• _EXERCISE OBJECTIVE_
For the material below, output exactly the span from the line with "pink key: 0 -> 1" to the line with "yellow lemon: 2 -> 3", including both, and nothing besides.

• _LISTED RECORDS_
-=-=-=-=-

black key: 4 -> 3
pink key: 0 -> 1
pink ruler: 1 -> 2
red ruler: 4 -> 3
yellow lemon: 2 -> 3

-=-=-=-=-

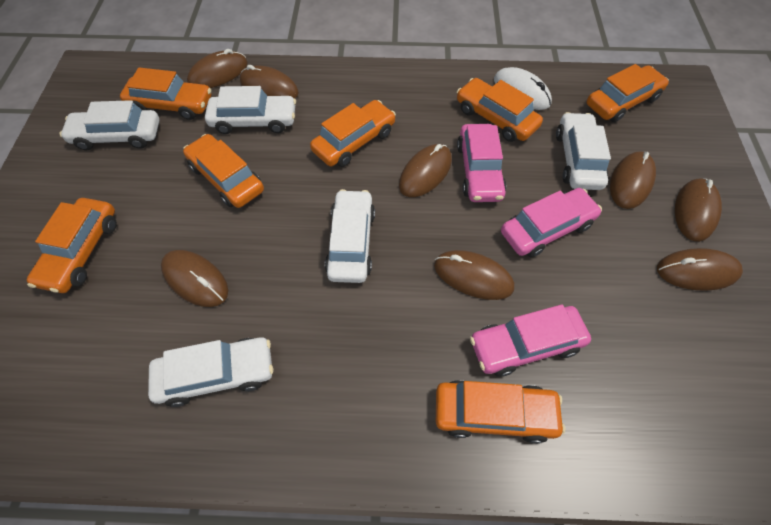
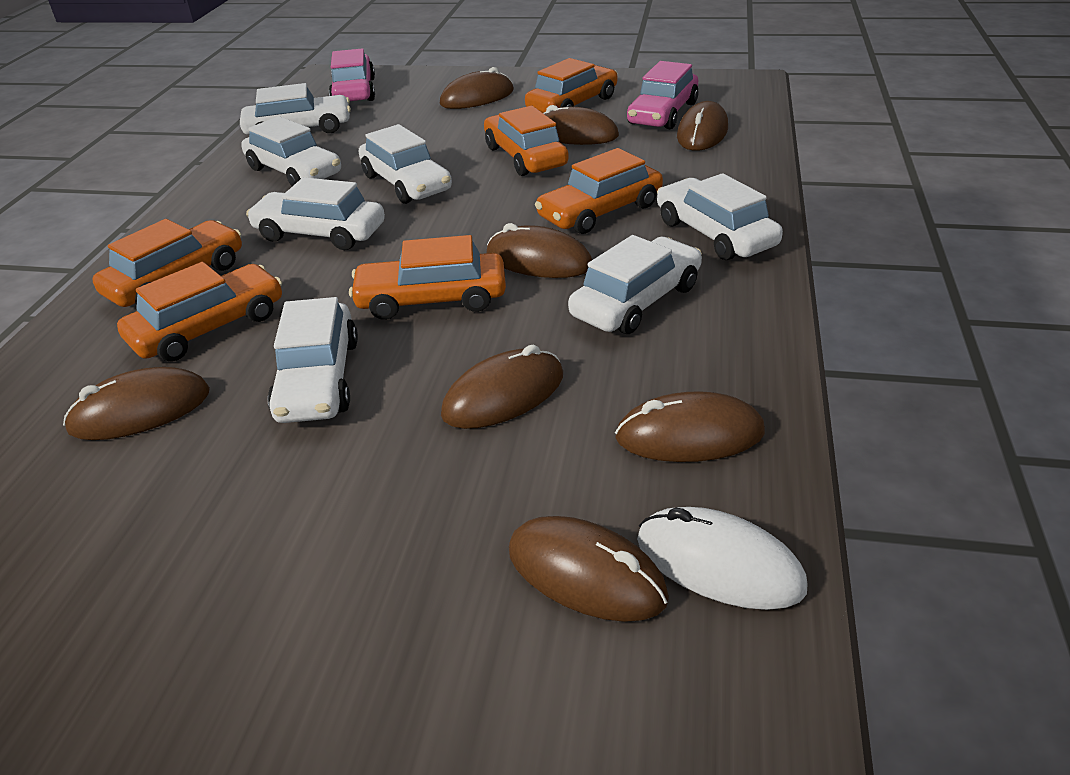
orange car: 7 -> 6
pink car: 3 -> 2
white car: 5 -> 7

-=-=-=-=-

• _YOUR SOLUTION_
pink key: 0 -> 1
pink ruler: 1 -> 2
red ruler: 4 -> 3
yellow lemon: 2 -> 3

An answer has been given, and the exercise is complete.